What is required: Print each record that follows exactly, leaving the pictures behind.

Data items:
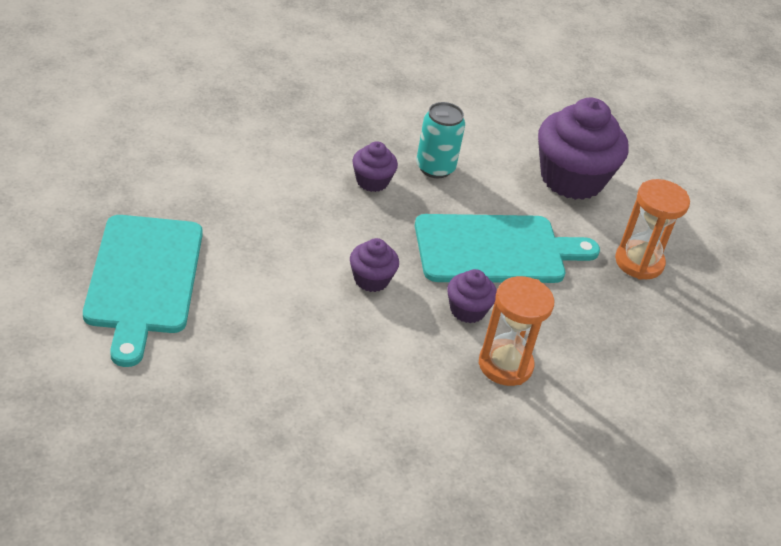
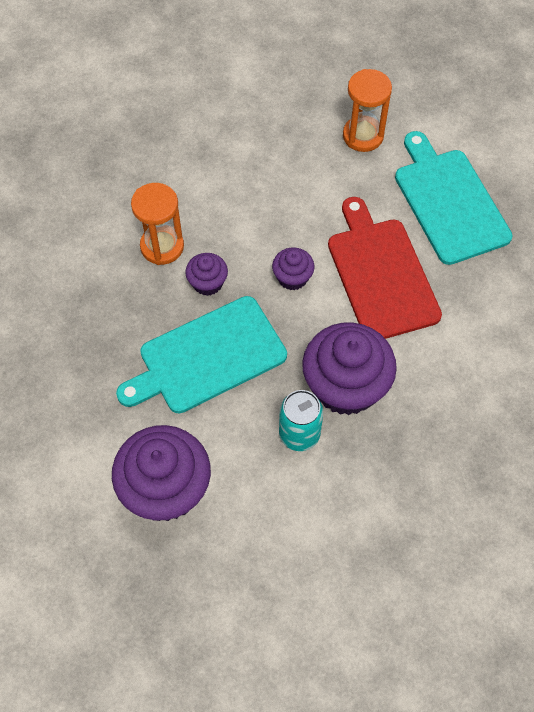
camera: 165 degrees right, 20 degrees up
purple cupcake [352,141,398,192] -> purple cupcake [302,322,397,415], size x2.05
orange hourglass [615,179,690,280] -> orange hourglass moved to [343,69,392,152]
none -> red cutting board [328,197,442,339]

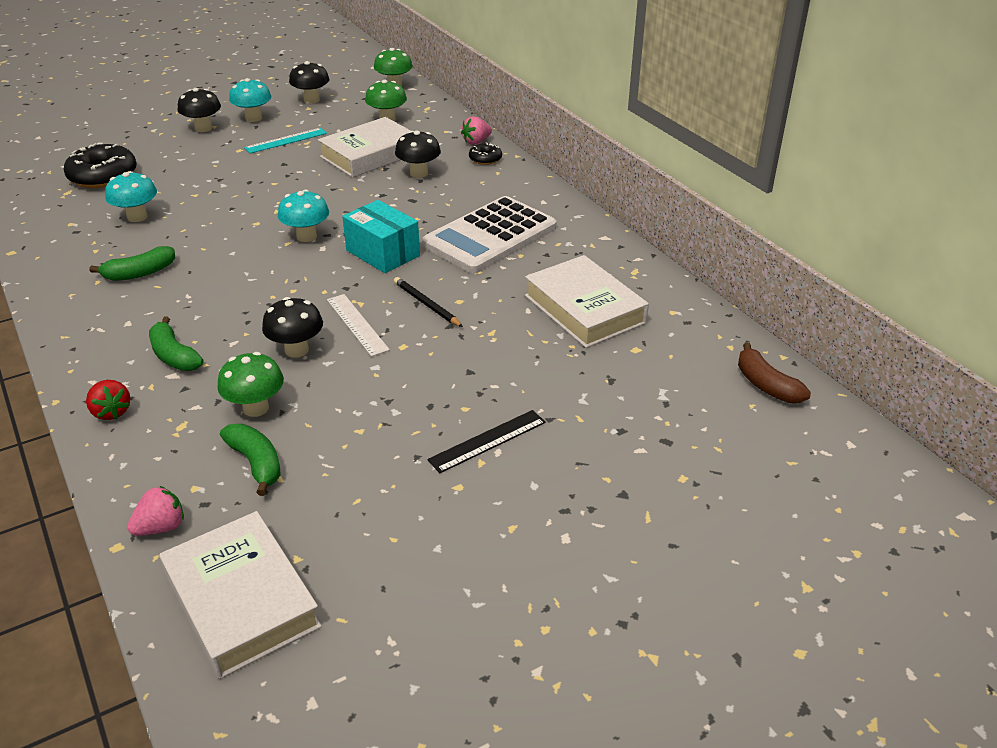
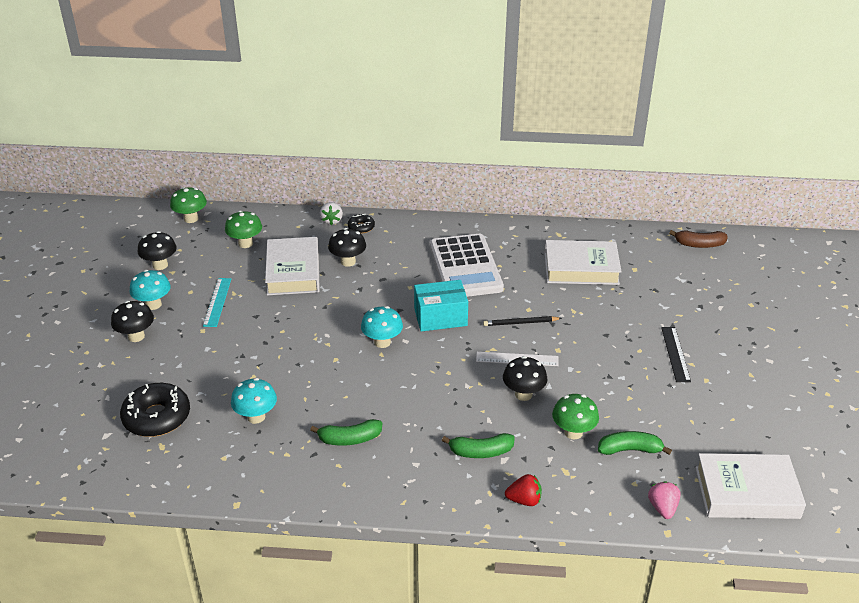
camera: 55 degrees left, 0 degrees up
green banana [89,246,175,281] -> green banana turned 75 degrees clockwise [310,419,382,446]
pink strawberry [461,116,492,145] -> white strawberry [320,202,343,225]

Answer to the exercise:
camera: 165 degrees right, 20 degrees up
purple cupcake [352,141,398,192] -> purple cupcake [302,322,397,415], size x2.05
orange hourglass [615,179,690,280] -> orange hourglass moved to [343,69,392,152]
none -> red cutting board [328,197,442,339]

camera: 55 degrees left, 0 degrees up
green banana [89,246,175,281] -> green banana turned 75 degrees clockwise [310,419,382,446]
pink strawberry [461,116,492,145] -> white strawberry [320,202,343,225]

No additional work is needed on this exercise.